[Records excerpted from a collection]
***
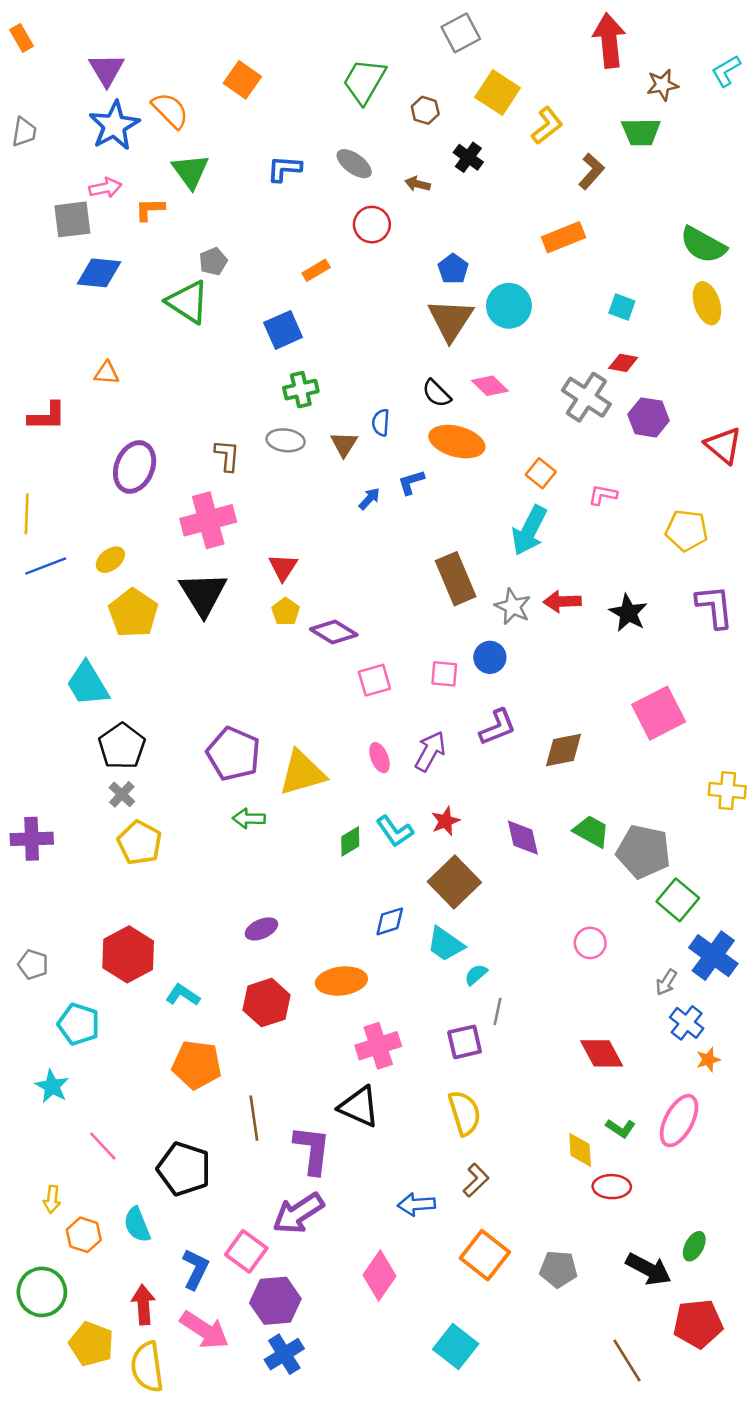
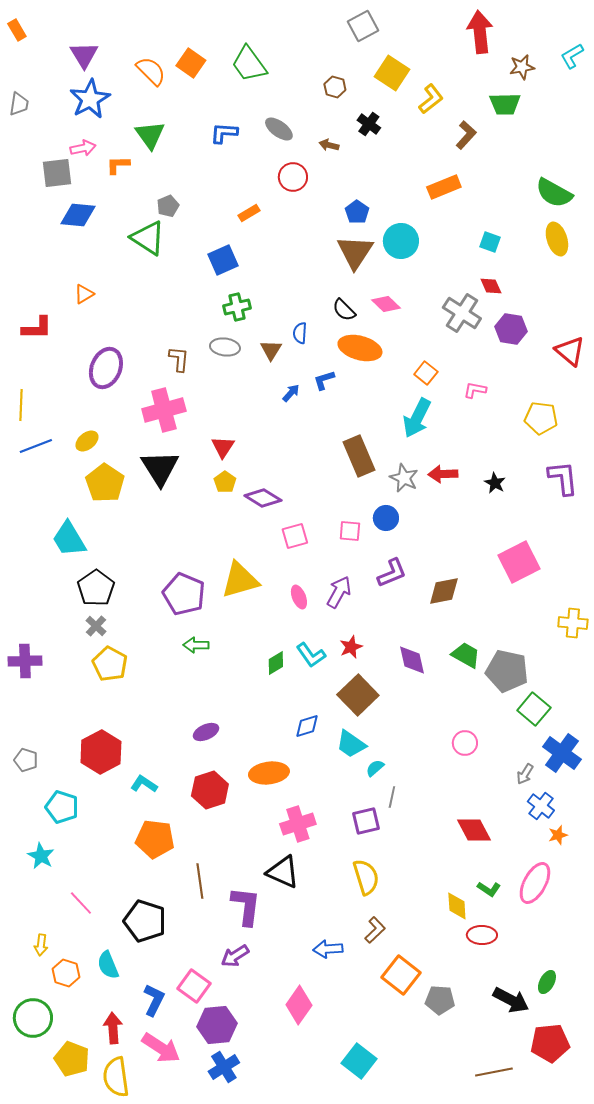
green trapezoid: (364, 81) -> (249, 64), moved, turned -66
orange semicircle: (170, 110) -> (151, 71), moved
red diamond: (623, 363) -> (491, 286), turned 55
orange triangle: (107, 373) -> (84, 294), turned -35
black star: (628, 613) -> (495, 483), size x0.7
yellow triangle: (302, 773) -> (240, 580), moved
purple arrow: (298, 1213) -> (235, 956), size x0.7
orange square: (485, 1255) -> (401, 975), moved
brown line: (627, 1360) -> (494, 1072), turned -69

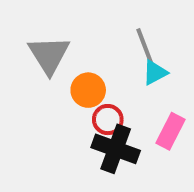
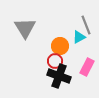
gray line: (145, 47) -> (86, 25), moved
orange circle: (88, 90) -> (60, 46), moved

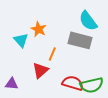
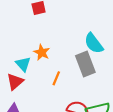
gray rectangle: (80, 40) -> (85, 64), turned 55
red triangle: (40, 70) -> (15, 82), moved

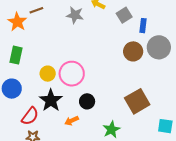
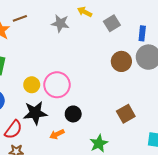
blue rectangle: (143, 26) -> (142, 33), moved
black star: (51, 100) -> (35, 113), turned 30
brown square: (137, 101) -> (126, 114), size x0.7

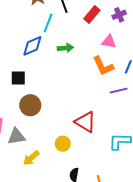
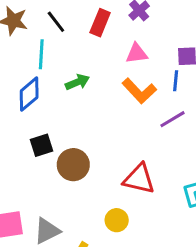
black square: (18, 78) -> (41, 145), moved
brown circle: (30, 105) -> (73, 165), moved

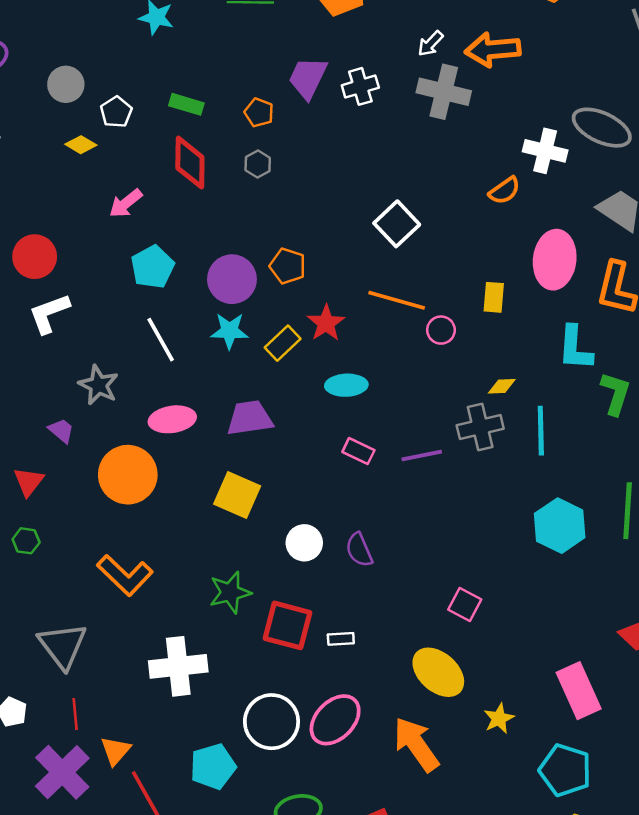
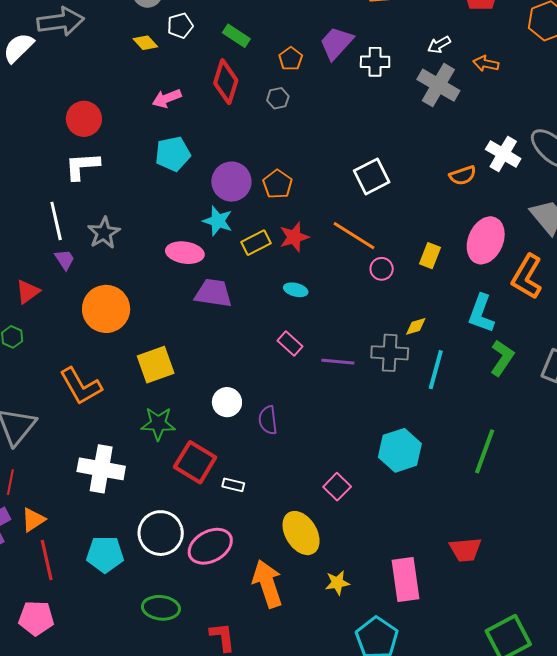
orange arrow: (493, 50) -> (486, 64), size x0.6
white line: (161, 340) -> (56, 221), moved
cyan ellipse: (346, 385) -> (296, 290), size x0.7
yellow diamond: (502, 386) -> (416, 326), turned -30
pink ellipse: (172, 419) -> (185, 253), moved
yellow square: (237, 495) -> (156, 365), moved, turned 30
cyan hexagon: (560, 526) -> (400, 450), moved

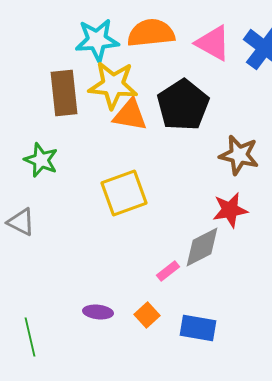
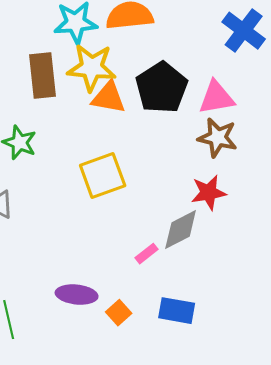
pink triangle: (213, 43) -> (217, 98), moved, turned -39
purple ellipse: (98, 312) -> (77, 295), size x1.4
orange square: (147, 315) -> (119, 313), moved

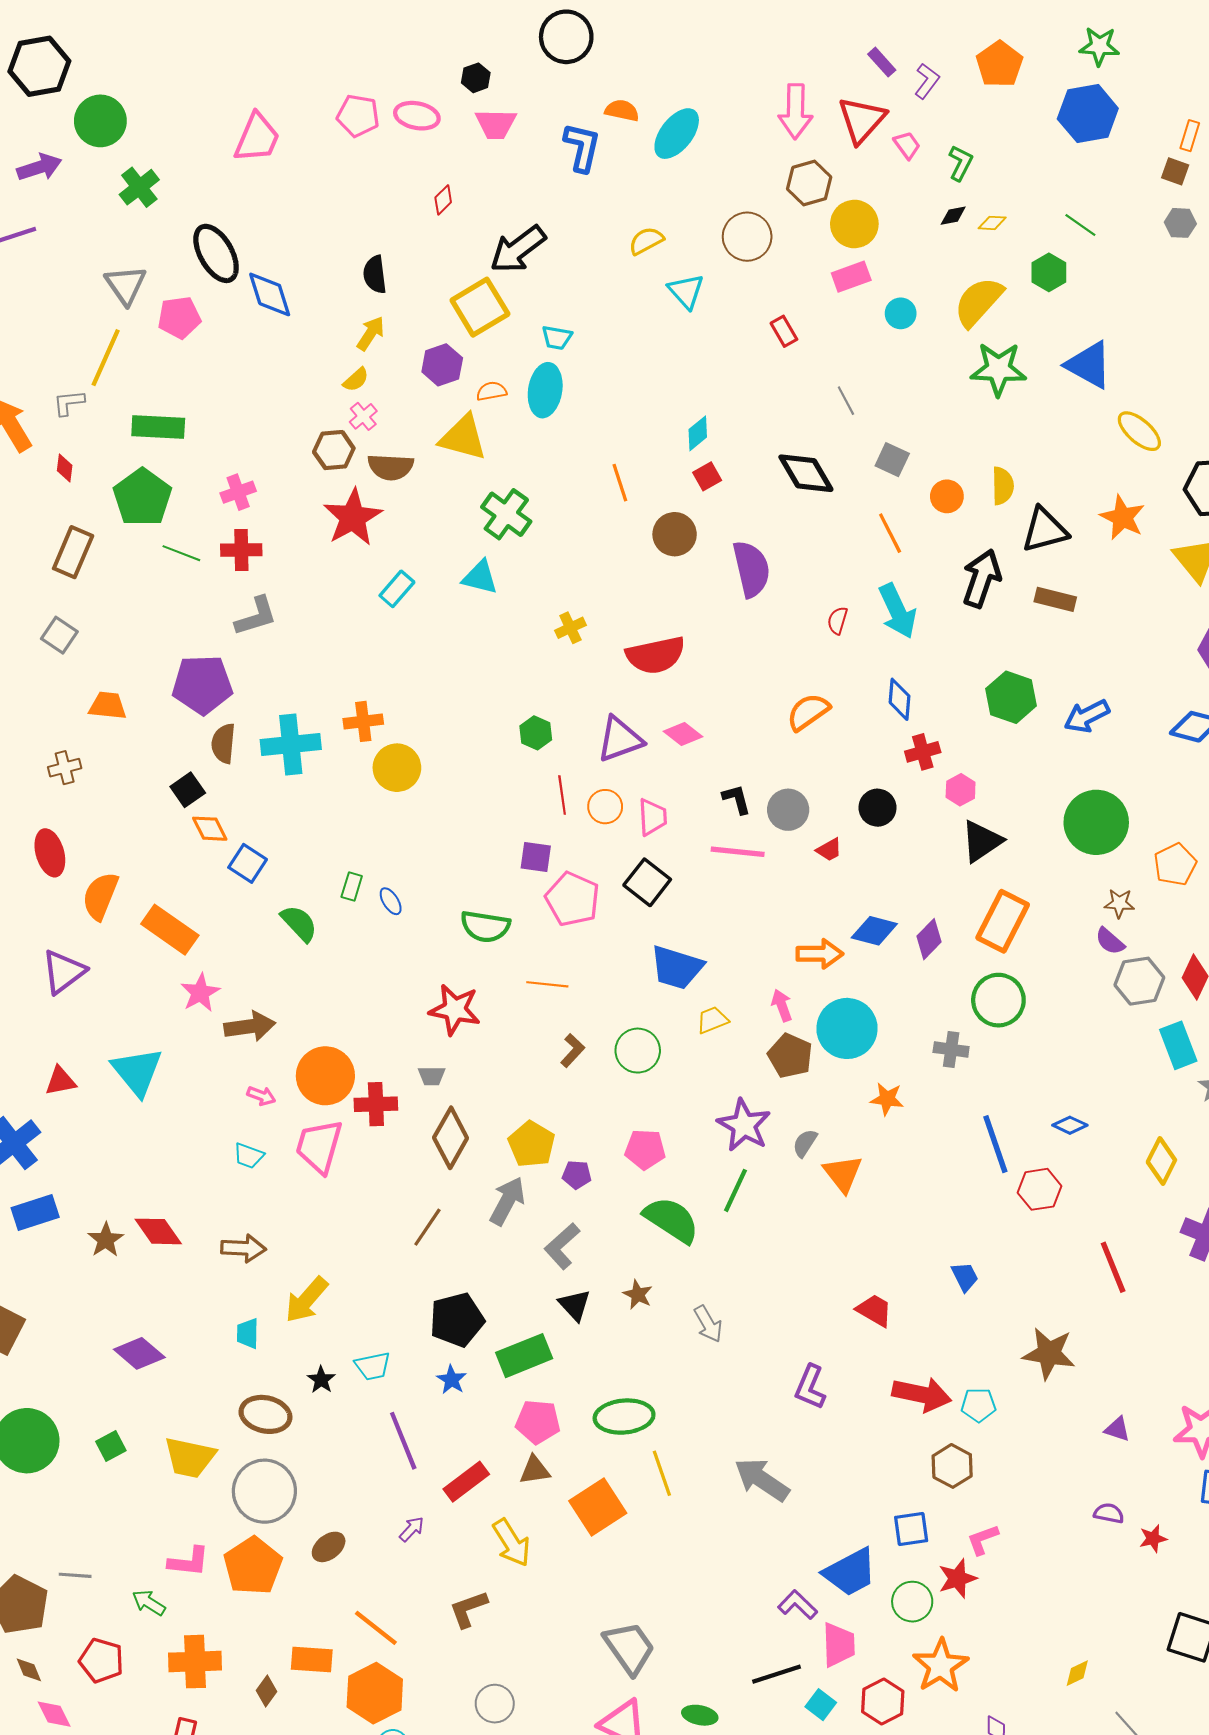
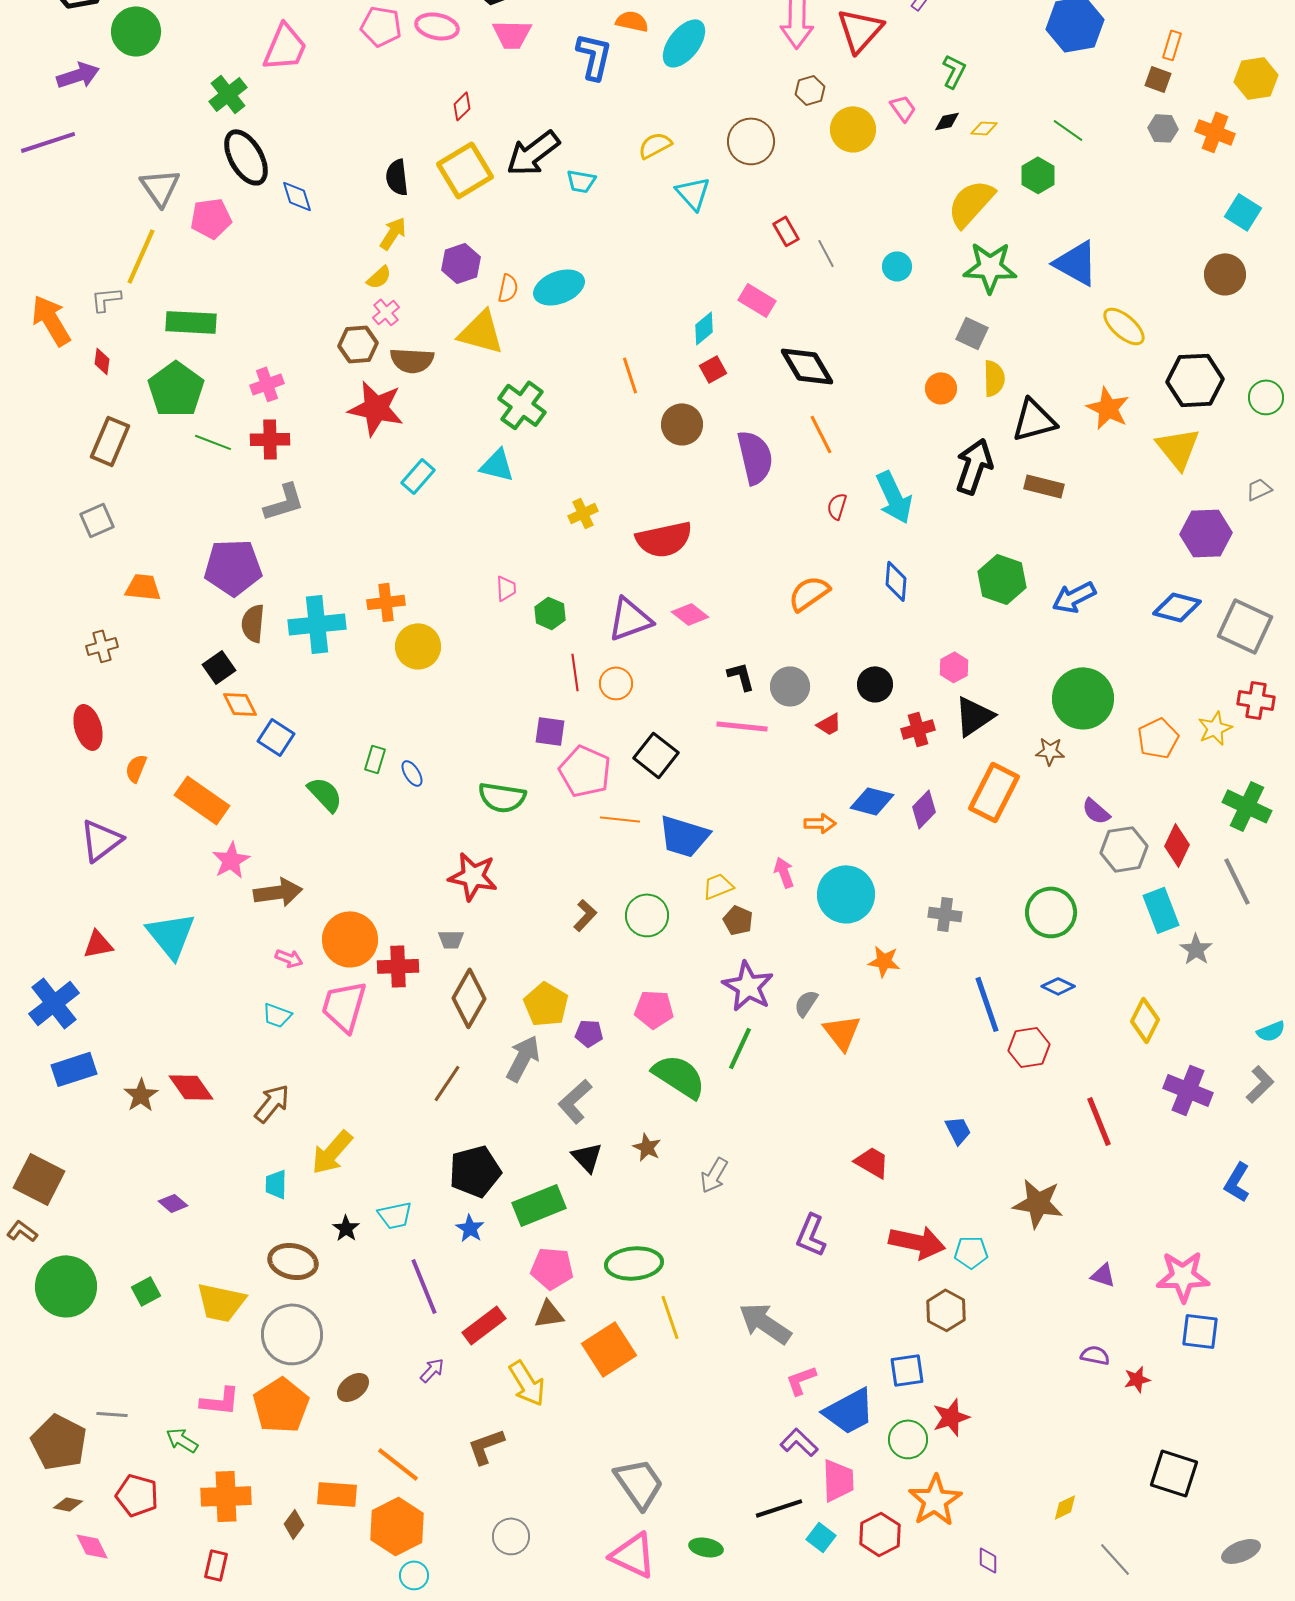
pink trapezoid: (907, 145) -> (903, 108), moved
brown hexagon: (809, 183) -> (810, 90), size x0.7
green cross: (139, 187) -> (228, 94), moved
pink rectangle: (851, 277) -> (757, 300), moved, turned 51
blue diamond: (270, 294) -> (297, 196), size x0.7
yellow square: (480, 307) -> (465, 170), moved
cyan circle: (901, 313) -> (897, 266), moved
cyan trapezoid: (557, 338) -> (581, 181), moved
cyan ellipse: (545, 390) -> (559, 287), turned 60
orange semicircle: (492, 391) -> (508, 288), turned 112
gray line: (846, 401) -> (826, 253), moved
gray square: (892, 460) -> (972, 333), moved
red star: (353, 517) -> (376, 408), turned -30
orange line: (890, 533) -> (821, 434), moved
gray square: (59, 635) -> (97, 520), turned 32
red cross: (923, 752) -> (918, 729), moved
pink trapezoid: (652, 817) -> (506, 588), moved, size x0.7
orange semicircle: (100, 896) -> (136, 768), size x0.6
brown star: (1119, 903) -> (1050, 751), moved
orange arrow: (820, 954) -> (820, 823), size x0.7
orange line: (547, 984) -> (620, 819), moved
green circle: (998, 1000) -> (1051, 912), moved
brown pentagon: (790, 1056) -> (738, 920), moved, size x0.7
brown arrow: (243, 1248) -> (272, 1103), turned -54
gray arrow: (708, 1324) -> (714, 1175), turned 60
purple diamond: (139, 1353) -> (173, 1203), size x0.6
pink L-shape: (983, 1540) -> (801, 1380), moved
brown diamond: (29, 1670) -> (68, 1504), turned -56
***
| How to complete this task |
Make an exact copy of the records above. Keep out every picture.

| Reply |
green trapezoid: (364, 81) -> (249, 64), moved, turned -66
orange semicircle: (170, 110) -> (151, 71), moved
red diamond: (623, 363) -> (491, 286), turned 55
orange triangle: (107, 373) -> (84, 294), turned -35
black star: (628, 613) -> (495, 483), size x0.7
yellow triangle: (302, 773) -> (240, 580), moved
purple arrow: (298, 1213) -> (235, 956), size x0.7
orange square: (485, 1255) -> (401, 975), moved
brown line: (627, 1360) -> (494, 1072), turned -69

gray line: (145, 47) -> (86, 25), moved
orange circle: (88, 90) -> (60, 46), moved

gray rectangle: (80, 40) -> (85, 64), turned 55
red triangle: (40, 70) -> (15, 82), moved

blue rectangle: (143, 26) -> (142, 33), moved
black star: (51, 100) -> (35, 113), turned 30
brown square: (137, 101) -> (126, 114), size x0.7

black square: (18, 78) -> (41, 145), moved
brown circle: (30, 105) -> (73, 165), moved

orange arrow: (493, 50) -> (486, 64), size x0.6
white line: (161, 340) -> (56, 221), moved
cyan ellipse: (346, 385) -> (296, 290), size x0.7
yellow diamond: (502, 386) -> (416, 326), turned -30
pink ellipse: (172, 419) -> (185, 253), moved
yellow square: (237, 495) -> (156, 365), moved, turned 30
cyan hexagon: (560, 526) -> (400, 450), moved

pink triangle: (213, 43) -> (217, 98), moved, turned -39
purple ellipse: (98, 312) -> (77, 295), size x1.4
orange square: (147, 315) -> (119, 313), moved

pink trapezoid: (907, 145) -> (903, 108), moved
brown hexagon: (809, 183) -> (810, 90), size x0.7
green cross: (139, 187) -> (228, 94), moved
pink rectangle: (851, 277) -> (757, 300), moved, turned 51
blue diamond: (270, 294) -> (297, 196), size x0.7
yellow square: (480, 307) -> (465, 170), moved
cyan circle: (901, 313) -> (897, 266), moved
cyan trapezoid: (557, 338) -> (581, 181), moved
cyan ellipse: (545, 390) -> (559, 287), turned 60
orange semicircle: (492, 391) -> (508, 288), turned 112
gray line: (846, 401) -> (826, 253), moved
gray square: (892, 460) -> (972, 333), moved
red star: (353, 517) -> (376, 408), turned -30
orange line: (890, 533) -> (821, 434), moved
gray square: (59, 635) -> (97, 520), turned 32
red cross: (923, 752) -> (918, 729), moved
pink trapezoid: (652, 817) -> (506, 588), moved, size x0.7
orange semicircle: (100, 896) -> (136, 768), size x0.6
brown star: (1119, 903) -> (1050, 751), moved
orange arrow: (820, 954) -> (820, 823), size x0.7
orange line: (547, 984) -> (620, 819), moved
green circle: (998, 1000) -> (1051, 912), moved
brown pentagon: (790, 1056) -> (738, 920), moved, size x0.7
brown arrow: (243, 1248) -> (272, 1103), turned -54
gray arrow: (708, 1324) -> (714, 1175), turned 60
purple diamond: (139, 1353) -> (173, 1203), size x0.6
pink L-shape: (983, 1540) -> (801, 1380), moved
brown diamond: (29, 1670) -> (68, 1504), turned -56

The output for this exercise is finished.